*What is being asked*:
Copy the rows below word for word, answers included. Leave out the pictures.

*Entries for locating text and elements*:
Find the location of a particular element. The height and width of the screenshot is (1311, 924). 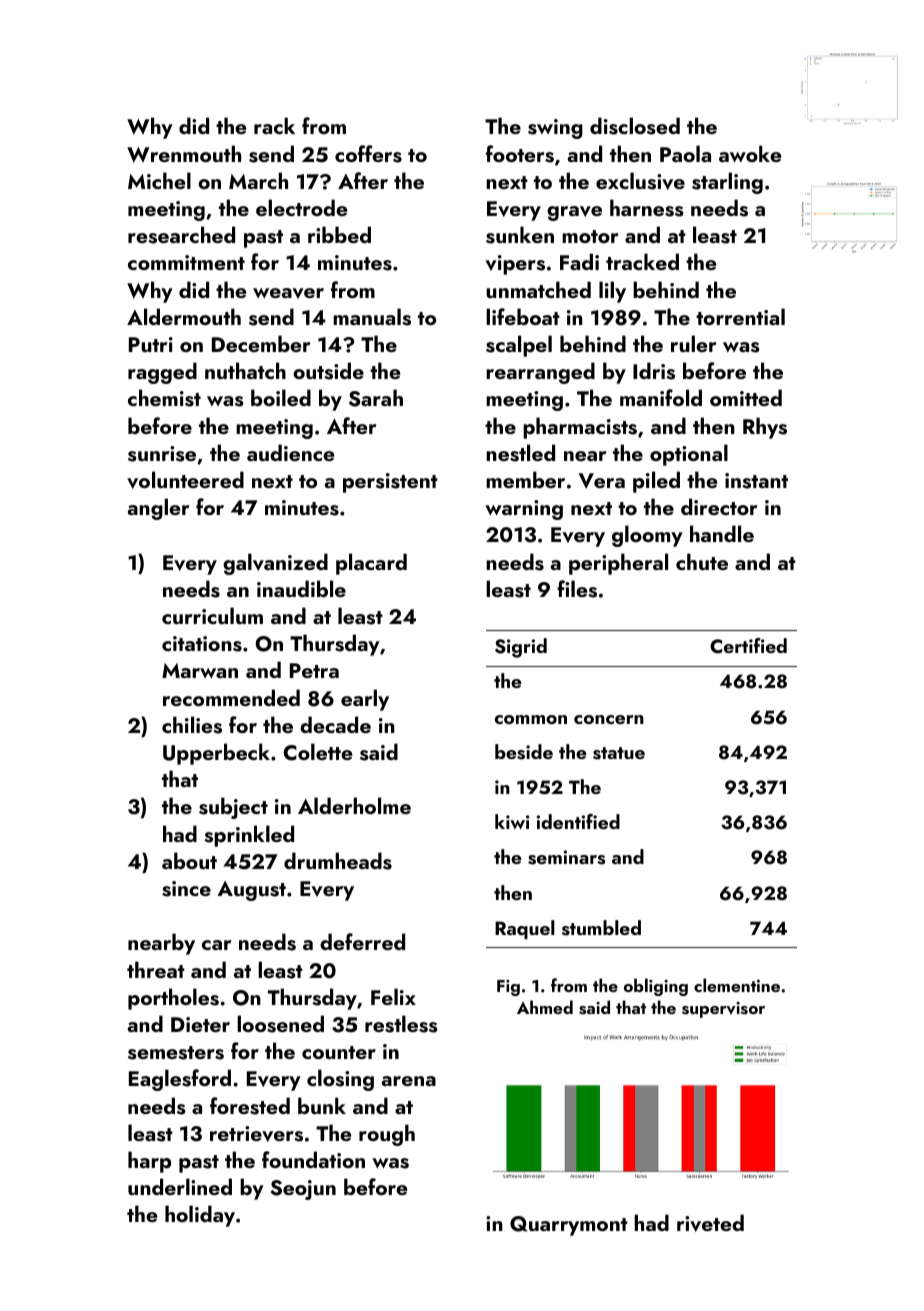

Sarah is located at coordinates (376, 398).
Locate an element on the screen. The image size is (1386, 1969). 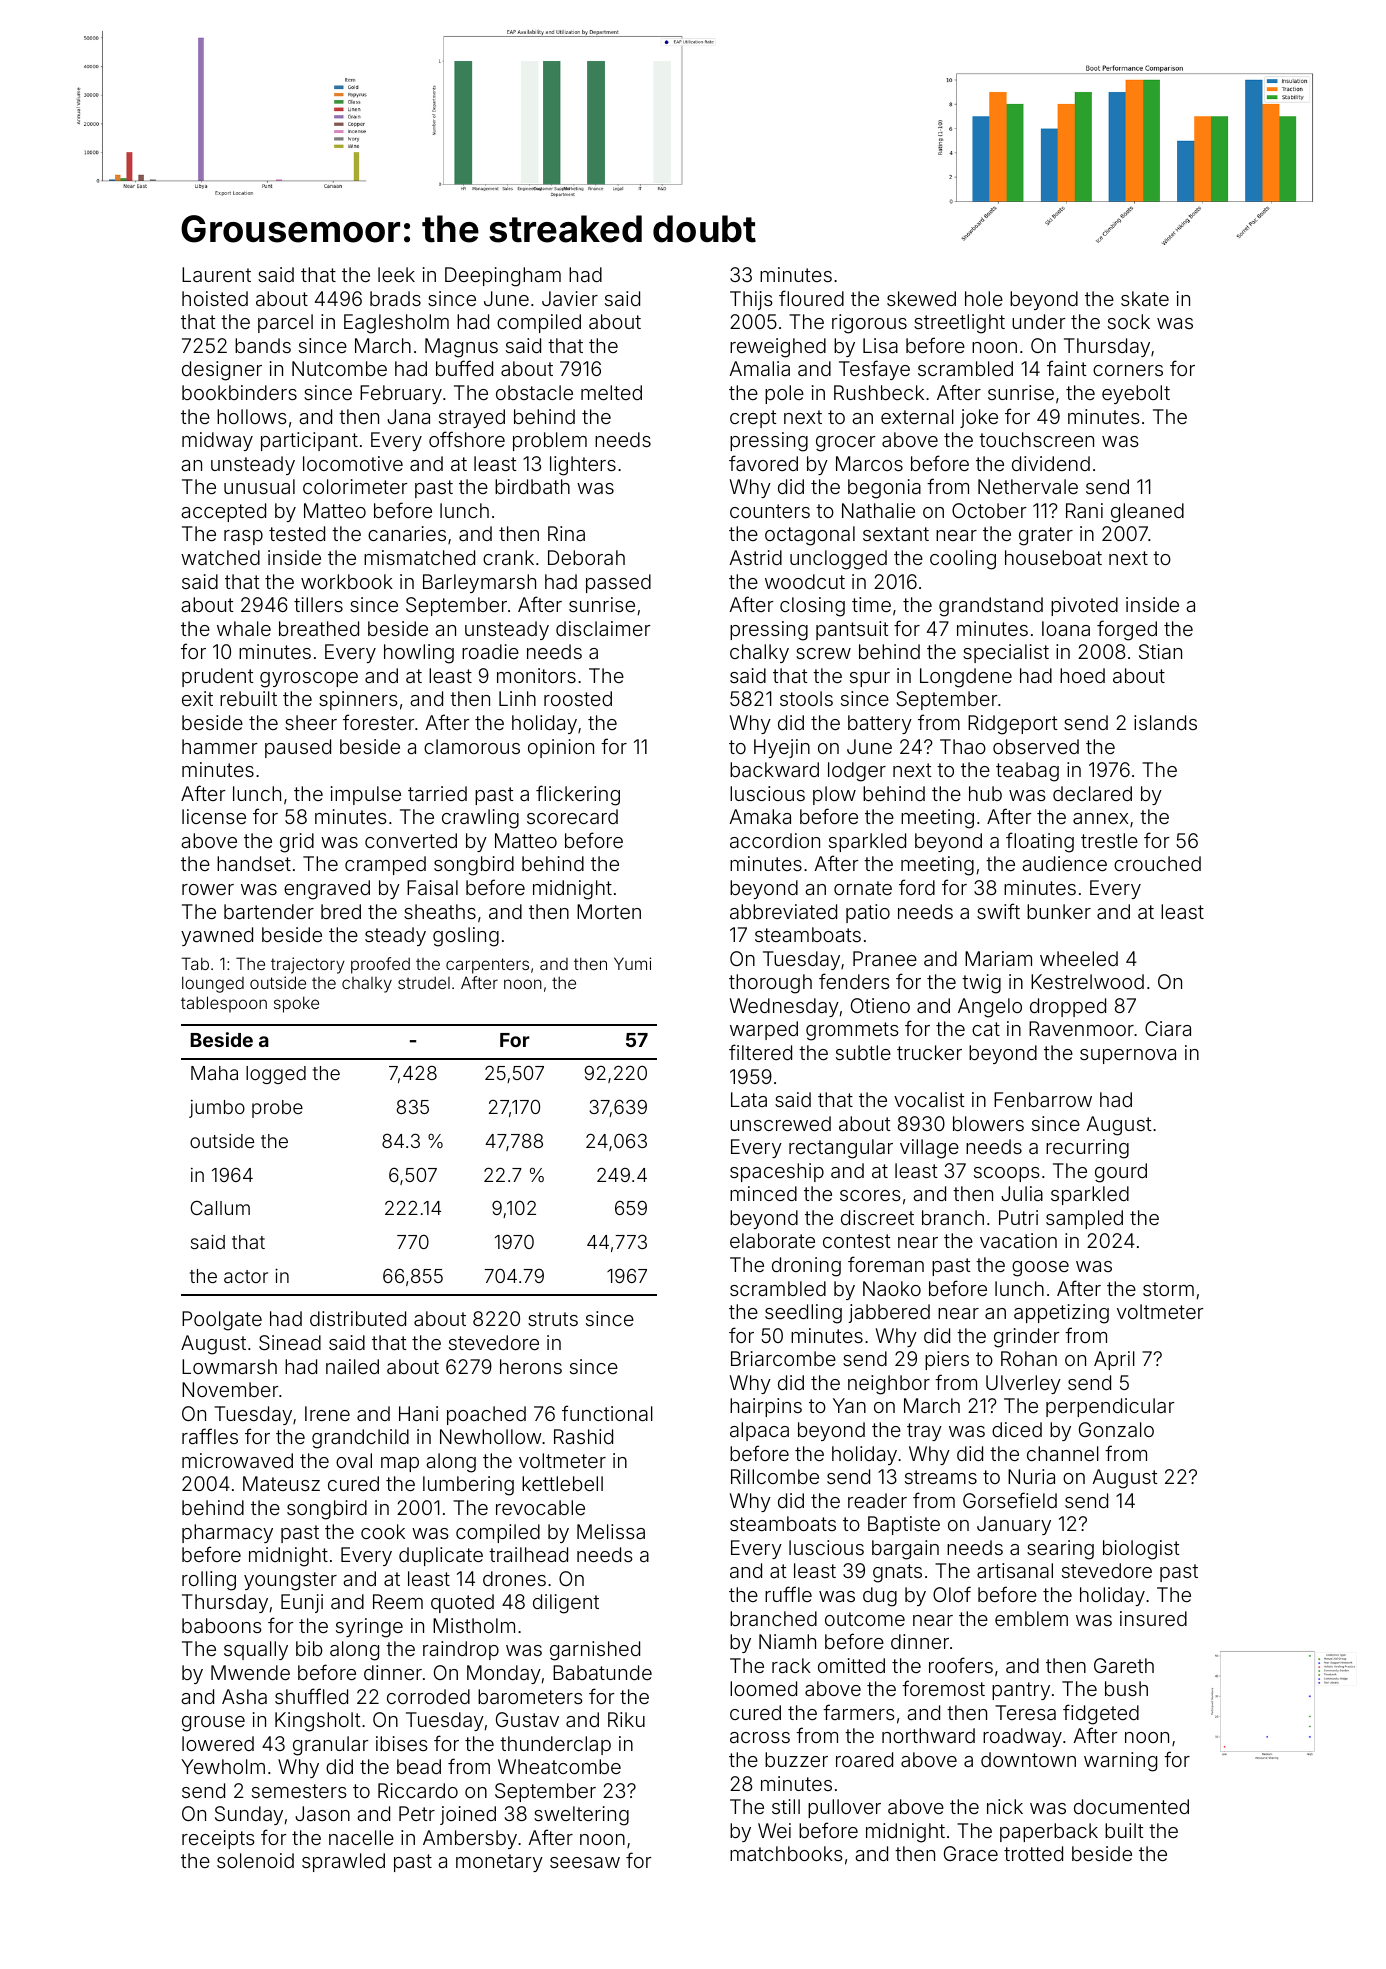
accepted is located at coordinates (223, 512).
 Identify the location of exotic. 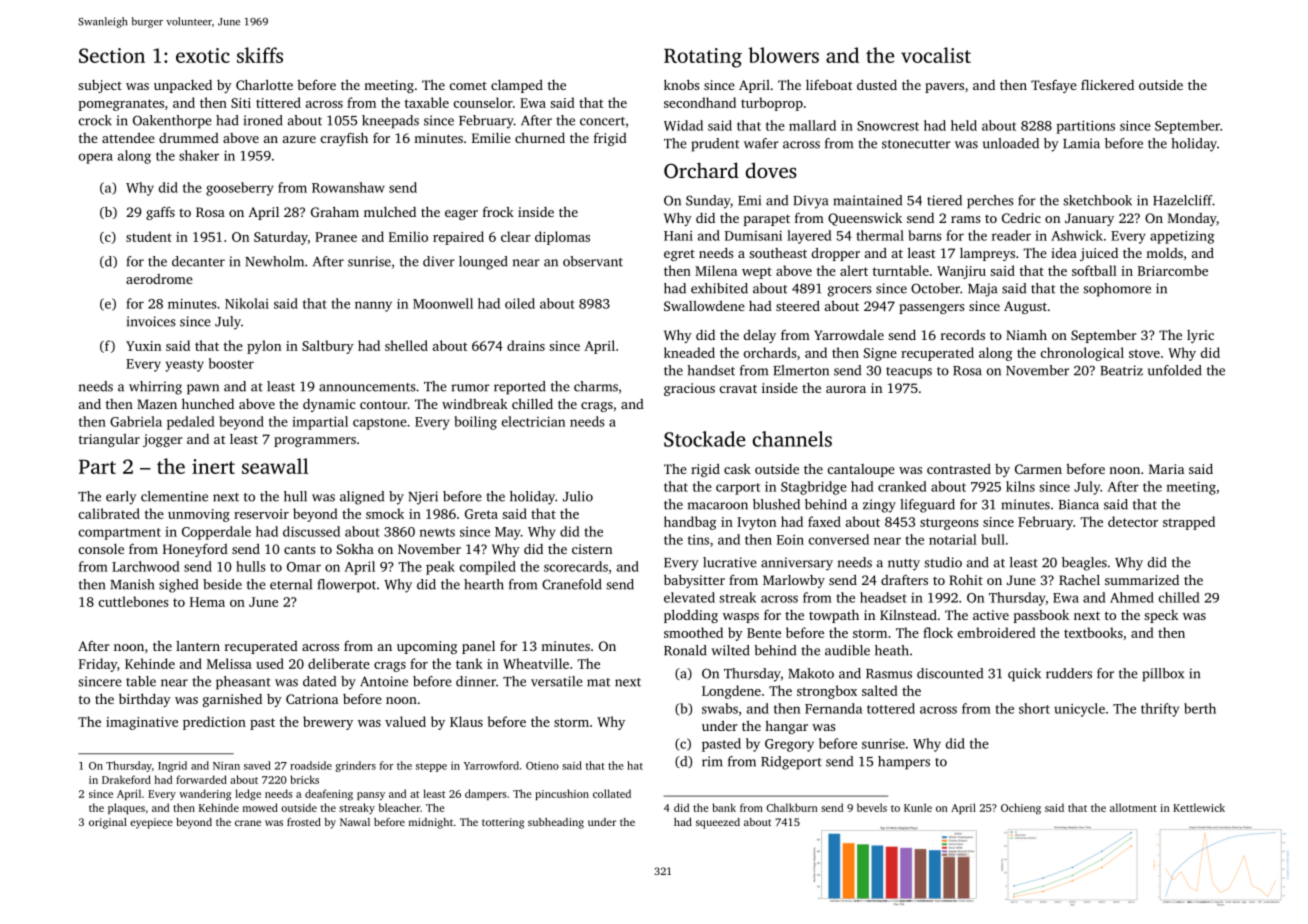
(203, 55).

*Exercise result*:
Find the location of a particular element. The height and width of the screenshot is (1311, 924). 

Sarah is located at coordinates (376, 398).
Locate an element on the screen. The image size is (1386, 1969). 
accepted is located at coordinates (223, 512).
 Identify the location of exotic. 
(203, 55).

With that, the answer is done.